- [Task to carry out] The response should hold each line from the entries below where "pyramide" is found.

- [Data extracts]

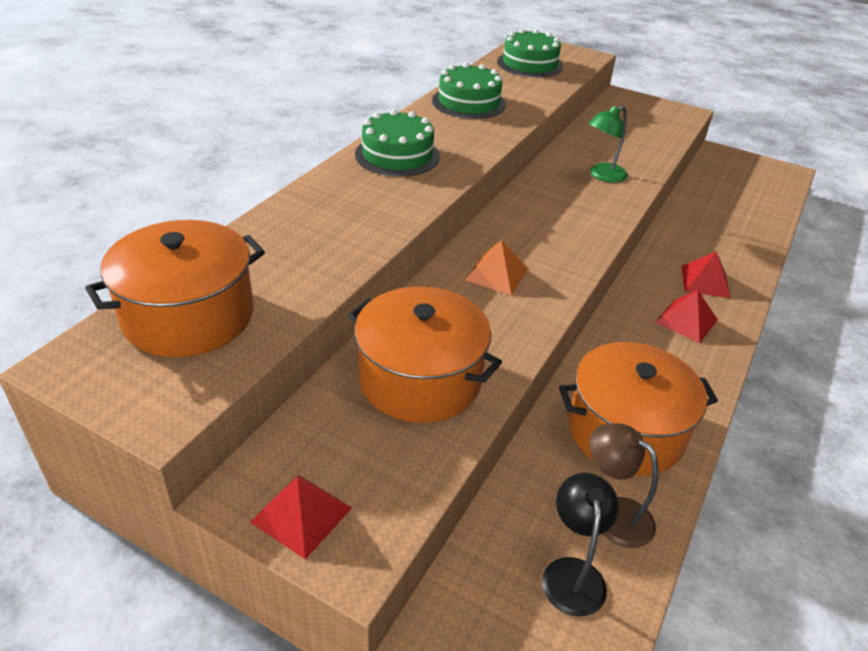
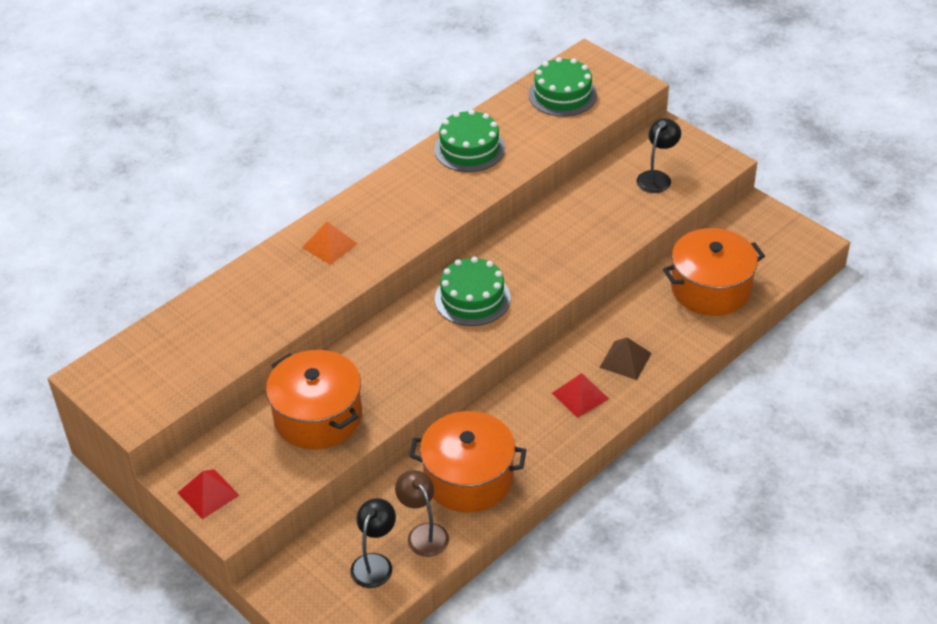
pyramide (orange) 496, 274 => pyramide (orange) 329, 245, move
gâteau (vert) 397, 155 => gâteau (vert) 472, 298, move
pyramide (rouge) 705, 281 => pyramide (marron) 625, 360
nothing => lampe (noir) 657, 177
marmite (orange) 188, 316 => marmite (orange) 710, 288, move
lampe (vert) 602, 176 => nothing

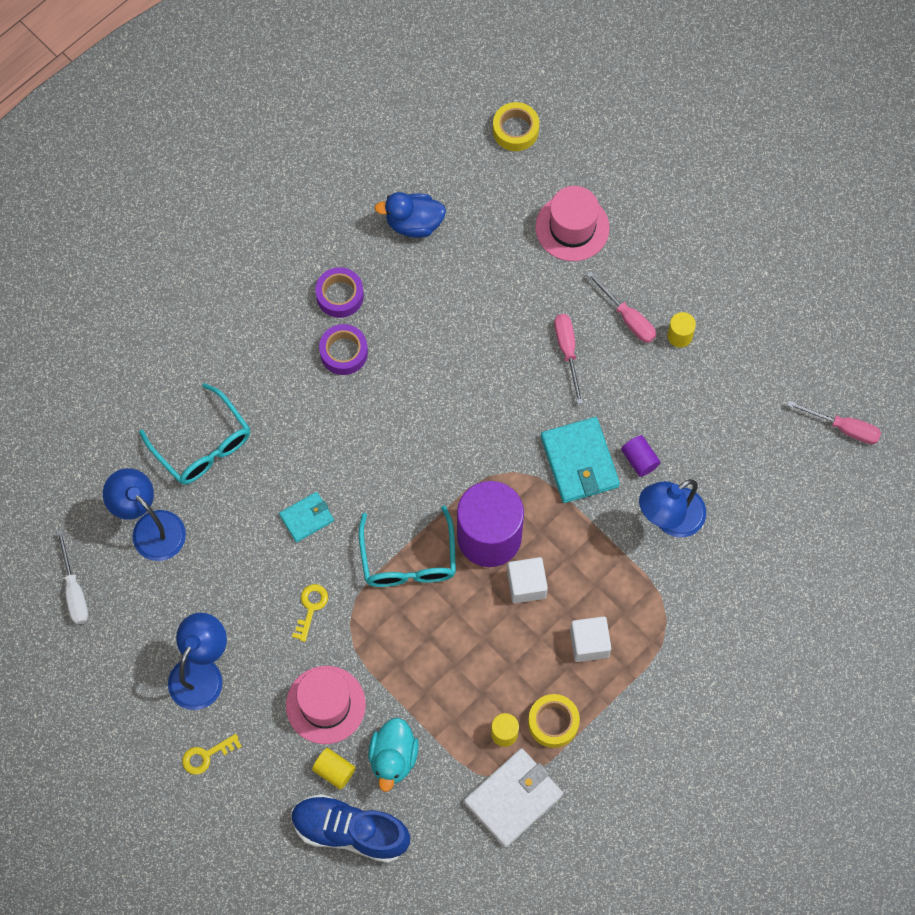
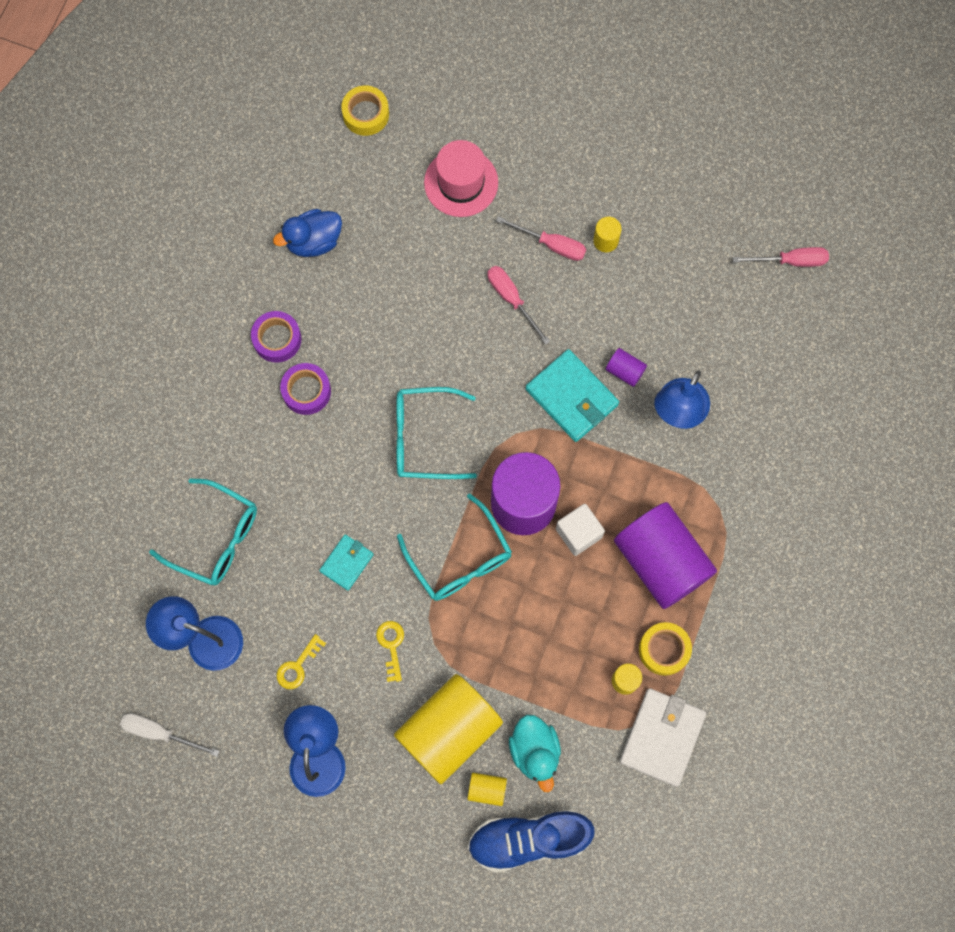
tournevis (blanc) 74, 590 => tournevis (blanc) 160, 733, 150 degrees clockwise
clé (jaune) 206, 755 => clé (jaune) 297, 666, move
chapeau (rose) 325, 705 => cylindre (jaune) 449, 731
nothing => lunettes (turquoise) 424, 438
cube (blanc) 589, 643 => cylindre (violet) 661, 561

- [Result of the exercise]
pyramide (orange) 496, 274 => pyramide (orange) 329, 245, move
pyramide (rouge) 705, 281 => pyramide (marron) 625, 360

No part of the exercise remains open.